→ **Stored data**
⁂

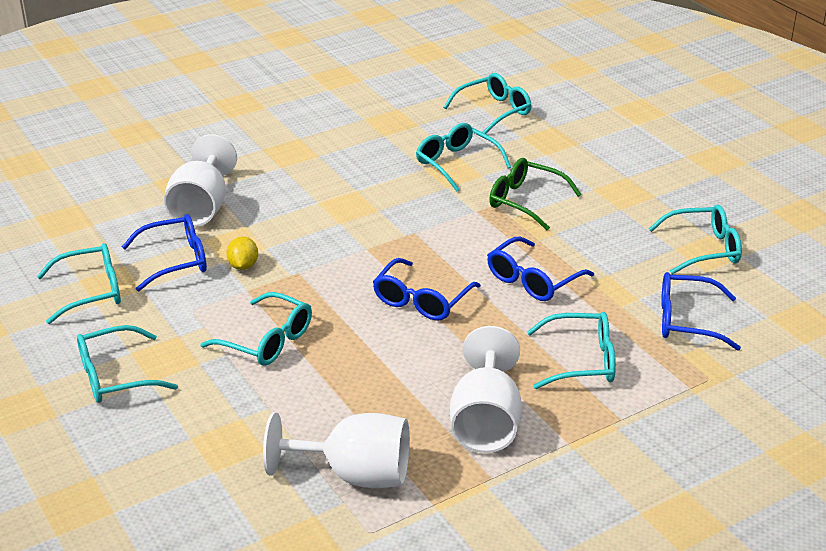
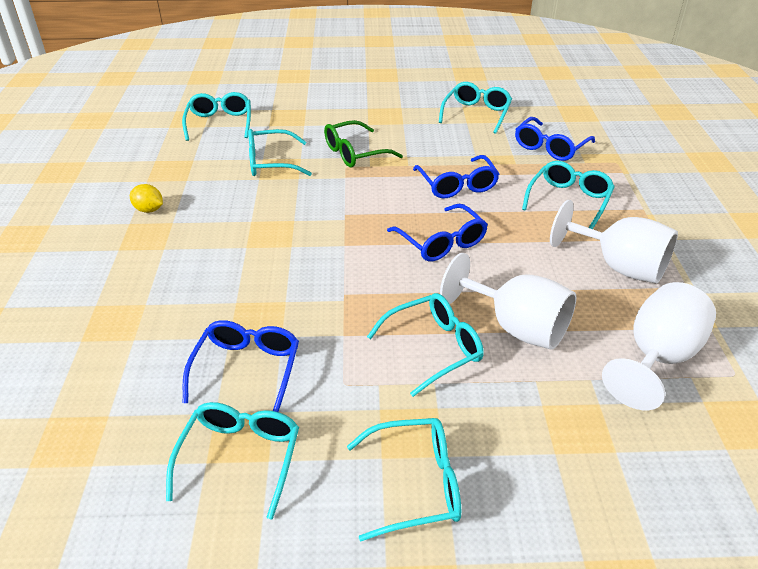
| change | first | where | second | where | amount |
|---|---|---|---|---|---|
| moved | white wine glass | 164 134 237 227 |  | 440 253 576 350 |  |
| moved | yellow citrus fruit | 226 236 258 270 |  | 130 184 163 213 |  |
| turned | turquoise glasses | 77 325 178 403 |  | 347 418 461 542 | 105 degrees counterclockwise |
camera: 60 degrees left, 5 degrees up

⁂

→ **Exercise directions**
Your output should be the lines from the one with "degrees counterclockwise |" through the end of the records above, copied exactly.

→ **Problem solution**
| turned | turquoise glasses | 77 325 178 403 |  | 347 418 461 542 | 105 degrees counterclockwise |
camera: 60 degrees left, 5 degrees up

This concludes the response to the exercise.